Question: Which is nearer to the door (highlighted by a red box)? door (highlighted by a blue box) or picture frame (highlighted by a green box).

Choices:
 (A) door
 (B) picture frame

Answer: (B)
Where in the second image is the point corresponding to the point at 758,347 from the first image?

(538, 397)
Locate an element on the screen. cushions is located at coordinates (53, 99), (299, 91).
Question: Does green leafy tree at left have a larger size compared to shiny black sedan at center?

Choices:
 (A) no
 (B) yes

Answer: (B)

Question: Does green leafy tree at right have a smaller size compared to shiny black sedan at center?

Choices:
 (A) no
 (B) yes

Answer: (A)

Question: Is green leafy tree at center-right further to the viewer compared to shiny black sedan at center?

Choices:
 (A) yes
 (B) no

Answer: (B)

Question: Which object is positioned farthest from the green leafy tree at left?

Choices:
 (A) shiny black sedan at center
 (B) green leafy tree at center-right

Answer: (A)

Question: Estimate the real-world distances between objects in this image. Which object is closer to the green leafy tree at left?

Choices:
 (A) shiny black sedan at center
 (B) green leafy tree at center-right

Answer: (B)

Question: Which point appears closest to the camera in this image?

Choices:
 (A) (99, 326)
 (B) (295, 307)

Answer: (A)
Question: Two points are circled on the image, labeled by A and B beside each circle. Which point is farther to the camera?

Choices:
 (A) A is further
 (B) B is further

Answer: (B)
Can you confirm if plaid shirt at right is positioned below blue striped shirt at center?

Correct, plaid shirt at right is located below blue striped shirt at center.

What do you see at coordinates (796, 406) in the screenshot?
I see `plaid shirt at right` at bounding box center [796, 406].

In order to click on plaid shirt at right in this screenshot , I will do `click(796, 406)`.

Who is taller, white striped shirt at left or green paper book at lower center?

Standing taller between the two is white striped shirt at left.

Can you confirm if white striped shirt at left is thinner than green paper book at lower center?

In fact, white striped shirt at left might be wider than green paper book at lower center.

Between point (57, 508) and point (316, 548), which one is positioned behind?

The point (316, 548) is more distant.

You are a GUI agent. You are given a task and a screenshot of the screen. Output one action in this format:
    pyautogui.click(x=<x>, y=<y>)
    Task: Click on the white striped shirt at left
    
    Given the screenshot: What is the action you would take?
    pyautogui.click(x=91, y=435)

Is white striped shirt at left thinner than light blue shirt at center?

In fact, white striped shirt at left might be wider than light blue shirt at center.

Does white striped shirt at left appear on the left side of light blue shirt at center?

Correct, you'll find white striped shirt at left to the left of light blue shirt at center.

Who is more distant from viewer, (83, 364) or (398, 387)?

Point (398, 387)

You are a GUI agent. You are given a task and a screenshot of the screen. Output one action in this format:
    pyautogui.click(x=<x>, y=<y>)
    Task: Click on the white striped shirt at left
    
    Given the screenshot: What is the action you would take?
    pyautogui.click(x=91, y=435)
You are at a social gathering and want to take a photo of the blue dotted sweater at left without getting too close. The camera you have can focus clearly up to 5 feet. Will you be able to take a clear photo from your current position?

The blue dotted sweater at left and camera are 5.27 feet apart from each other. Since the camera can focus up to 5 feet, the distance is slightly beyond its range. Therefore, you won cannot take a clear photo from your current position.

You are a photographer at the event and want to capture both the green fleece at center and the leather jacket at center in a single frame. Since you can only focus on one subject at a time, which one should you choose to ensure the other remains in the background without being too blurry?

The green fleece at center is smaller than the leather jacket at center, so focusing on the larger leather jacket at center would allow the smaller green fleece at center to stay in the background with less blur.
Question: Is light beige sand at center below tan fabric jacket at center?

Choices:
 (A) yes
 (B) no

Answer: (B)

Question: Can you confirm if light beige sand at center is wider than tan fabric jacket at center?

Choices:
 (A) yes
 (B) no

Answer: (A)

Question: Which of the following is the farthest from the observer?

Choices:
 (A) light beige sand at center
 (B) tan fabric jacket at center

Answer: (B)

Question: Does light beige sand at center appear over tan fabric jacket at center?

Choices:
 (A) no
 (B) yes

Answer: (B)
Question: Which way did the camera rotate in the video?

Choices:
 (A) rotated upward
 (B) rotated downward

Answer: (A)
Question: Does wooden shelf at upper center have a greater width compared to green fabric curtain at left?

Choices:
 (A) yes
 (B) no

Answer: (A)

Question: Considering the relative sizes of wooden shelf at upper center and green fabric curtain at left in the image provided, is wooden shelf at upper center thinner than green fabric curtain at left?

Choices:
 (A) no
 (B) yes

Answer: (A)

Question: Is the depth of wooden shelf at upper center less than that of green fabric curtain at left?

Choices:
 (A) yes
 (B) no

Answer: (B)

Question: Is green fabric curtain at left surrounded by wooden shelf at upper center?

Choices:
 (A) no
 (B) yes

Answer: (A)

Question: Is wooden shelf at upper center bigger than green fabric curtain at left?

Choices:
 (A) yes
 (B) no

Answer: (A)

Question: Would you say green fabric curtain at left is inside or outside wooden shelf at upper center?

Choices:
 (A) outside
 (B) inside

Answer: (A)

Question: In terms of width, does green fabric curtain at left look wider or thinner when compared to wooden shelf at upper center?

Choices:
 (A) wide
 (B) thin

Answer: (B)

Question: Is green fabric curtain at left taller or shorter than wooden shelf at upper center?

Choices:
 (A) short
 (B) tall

## What to produce
Change every "green fabric curtain" in the items above to "green velvet curtain", and write out all the items again with nothing else altered.

## Solution for this task
Question: Which is nearer to the door (highlighted by a red box)? door (highlighted by a blue box) or picture frame (highlighted by a green box).

Choices:
 (A) door
 (B) picture frame

Answer: (B)
Where in the second image is the point corresponding to the point at 758,347 from the first image?

(538, 397)
Locate an element on the screen. cushions is located at coordinates (53, 99), (299, 91).
Question: Does green leafy tree at left have a larger size compared to shiny black sedan at center?

Choices:
 (A) no
 (B) yes

Answer: (B)

Question: Does green leafy tree at right have a smaller size compared to shiny black sedan at center?

Choices:
 (A) no
 (B) yes

Answer: (A)

Question: Is green leafy tree at center-right further to the viewer compared to shiny black sedan at center?

Choices:
 (A) yes
 (B) no

Answer: (B)

Question: Which object is positioned farthest from the green leafy tree at left?

Choices:
 (A) shiny black sedan at center
 (B) green leafy tree at center-right

Answer: (A)

Question: Estimate the real-world distances between objects in this image. Which object is closer to the green leafy tree at left?

Choices:
 (A) shiny black sedan at center
 (B) green leafy tree at center-right

Answer: (B)

Question: Which point appears closest to the camera in this image?

Choices:
 (A) (99, 326)
 (B) (295, 307)

Answer: (A)
Question: Two points are circled on the image, labeled by A and B beside each circle. Which point is farther to the camera?

Choices:
 (A) A is further
 (B) B is further

Answer: (B)
Can you confirm if plaid shirt at right is positioned below blue striped shirt at center?

Correct, plaid shirt at right is located below blue striped shirt at center.

What do you see at coordinates (796, 406) in the screenshot?
I see `plaid shirt at right` at bounding box center [796, 406].

In order to click on plaid shirt at right in this screenshot , I will do `click(796, 406)`.

Who is taller, white striped shirt at left or green paper book at lower center?

Standing taller between the two is white striped shirt at left.

Can you confirm if white striped shirt at left is thinner than green paper book at lower center?

In fact, white striped shirt at left might be wider than green paper book at lower center.

Between point (57, 508) and point (316, 548), which one is positioned behind?

The point (316, 548) is more distant.

You are a GUI agent. You are given a task and a screenshot of the screen. Output one action in this format:
    pyautogui.click(x=<x>, y=<y>)
    Task: Click on the white striped shirt at left
    
    Given the screenshot: What is the action you would take?
    pyautogui.click(x=91, y=435)

Is white striped shirt at left thinner than light blue shirt at center?

In fact, white striped shirt at left might be wider than light blue shirt at center.

Does white striped shirt at left appear on the left side of light blue shirt at center?

Correct, you'll find white striped shirt at left to the left of light blue shirt at center.

Who is more distant from viewer, (83, 364) or (398, 387)?

Point (398, 387)

You are a GUI agent. You are given a task and a screenshot of the screen. Output one action in this format:
    pyautogui.click(x=<x>, y=<y>)
    Task: Click on the white striped shirt at left
    
    Given the screenshot: What is the action you would take?
    pyautogui.click(x=91, y=435)
You are at a social gathering and want to take a photo of the blue dotted sweater at left without getting too close. The camera you have can focus clearly up to 5 feet. Will you be able to take a clear photo from your current position?

The blue dotted sweater at left and camera are 5.27 feet apart from each other. Since the camera can focus up to 5 feet, the distance is slightly beyond its range. Therefore, you won cannot take a clear photo from your current position.

You are a photographer at the event and want to capture both the green fleece at center and the leather jacket at center in a single frame. Since you can only focus on one subject at a time, which one should you choose to ensure the other remains in the background without being too blurry?

The green fleece at center is smaller than the leather jacket at center, so focusing on the larger leather jacket at center would allow the smaller green fleece at center to stay in the background with less blur.
Question: Is light beige sand at center below tan fabric jacket at center?

Choices:
 (A) yes
 (B) no

Answer: (B)

Question: Can you confirm if light beige sand at center is wider than tan fabric jacket at center?

Choices:
 (A) yes
 (B) no

Answer: (A)

Question: Which of the following is the farthest from the observer?

Choices:
 (A) light beige sand at center
 (B) tan fabric jacket at center

Answer: (B)

Question: Does light beige sand at center appear over tan fabric jacket at center?

Choices:
 (A) no
 (B) yes

Answer: (B)
Question: Which way did the camera rotate in the video?

Choices:
 (A) rotated upward
 (B) rotated downward

Answer: (A)
Question: Does wooden shelf at upper center have a greater width compared to green velvet curtain at left?

Choices:
 (A) yes
 (B) no

Answer: (A)

Question: Considering the relative sizes of wooden shelf at upper center and green velvet curtain at left in the image provided, is wooden shelf at upper center thinner than green velvet curtain at left?

Choices:
 (A) no
 (B) yes

Answer: (A)

Question: Is the depth of wooden shelf at upper center less than that of green velvet curtain at left?

Choices:
 (A) yes
 (B) no

Answer: (B)

Question: Is green velvet curtain at left surrounded by wooden shelf at upper center?

Choices:
 (A) no
 (B) yes

Answer: (A)

Question: Is wooden shelf at upper center bigger than green velvet curtain at left?

Choices:
 (A) yes
 (B) no

Answer: (A)

Question: Would you say green velvet curtain at left is inside or outside wooden shelf at upper center?

Choices:
 (A) outside
 (B) inside

Answer: (A)

Question: In terms of width, does green velvet curtain at left look wider or thinner when compared to wooden shelf at upper center?

Choices:
 (A) wide
 (B) thin

Answer: (B)

Question: Is green velvet curtain at left taller or shorter than wooden shelf at upper center?

Choices:
 (A) short
 (B) tall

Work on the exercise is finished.